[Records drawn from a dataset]
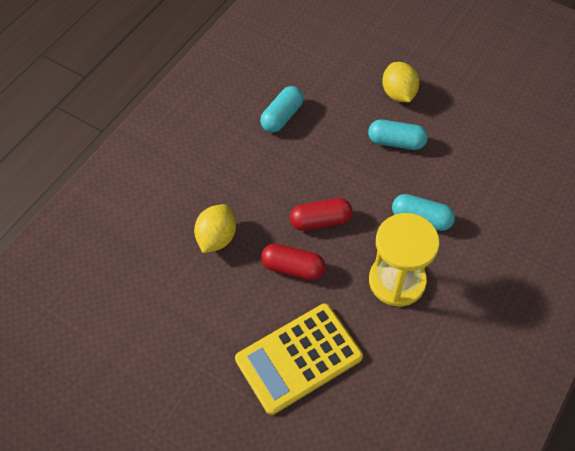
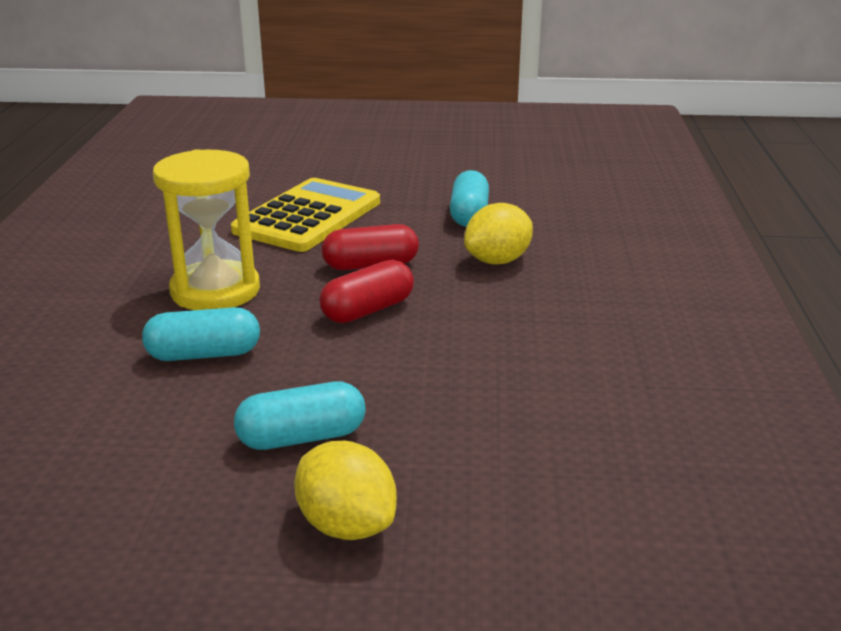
camera: 150 degrees right, 30 degrees down
(216, 238) = (497, 261): yellow lemon -> yellow lemon turned 60 degrees clockwise
(282, 116) = (554, 405): turquoise capsule -> turquoise capsule (469, 215)

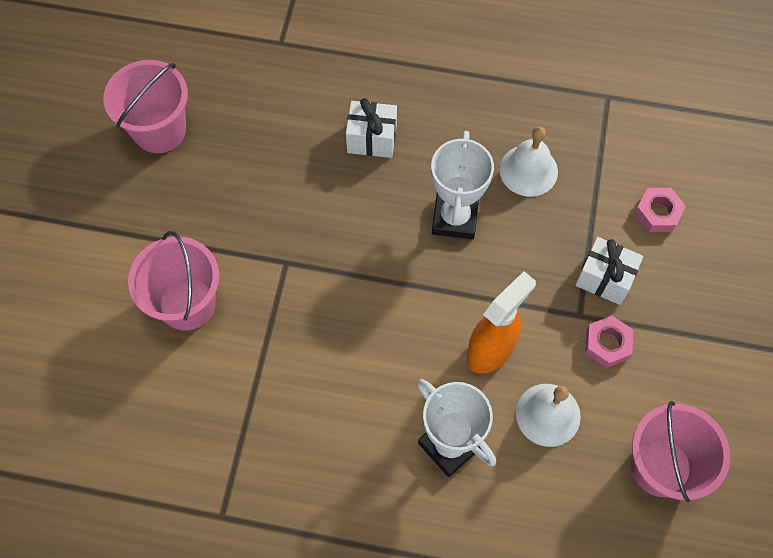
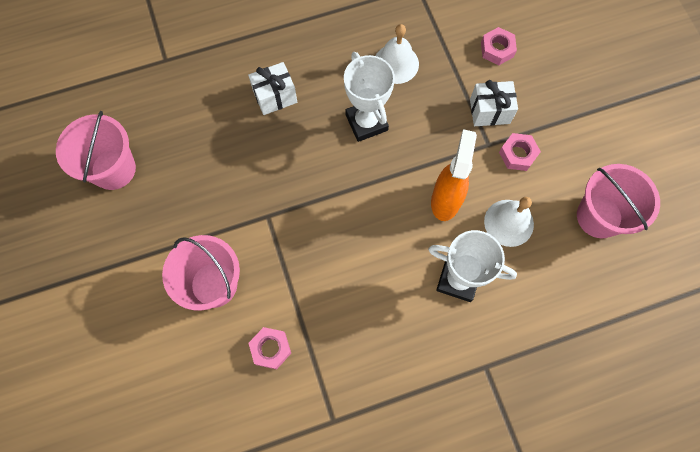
camera: 30 degrees left, 5 degrees up
(203, 403) = (270, 349): none -> pink nut

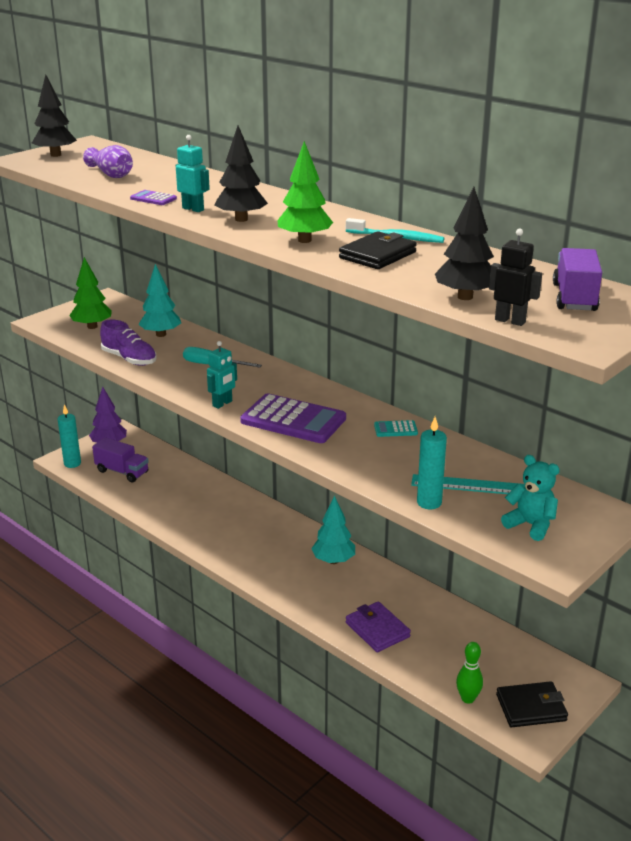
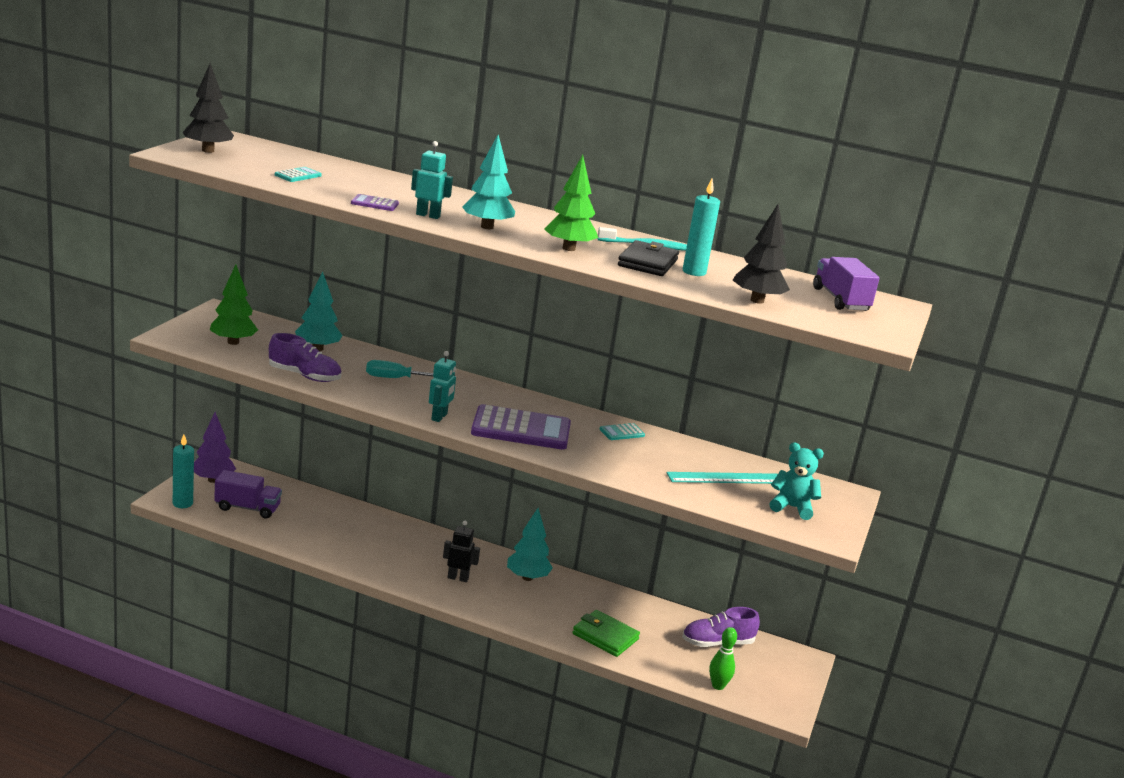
camera: 25 degrees left, 5 degrees down
(111, 174) = (298, 175): purple vase -> turquoise calculator
(241, 219) = (487, 227): black tree -> turquoise tree
(377, 630) = (605, 636): purple wallet -> green wallet
(429, 503) = (697, 496): turquoise candle -> turquoise candle (694, 272)
(492, 651) = (717, 643): none -> purple shoe
(510, 321) = (811, 320): black robot -> black robot (458, 578)
(531, 708) = (774, 686): black wallet -> none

• Instructions for the task: Tally up the lines in the records containing the word "purple", then give the count and nothing else.

• Solution to the problem: 3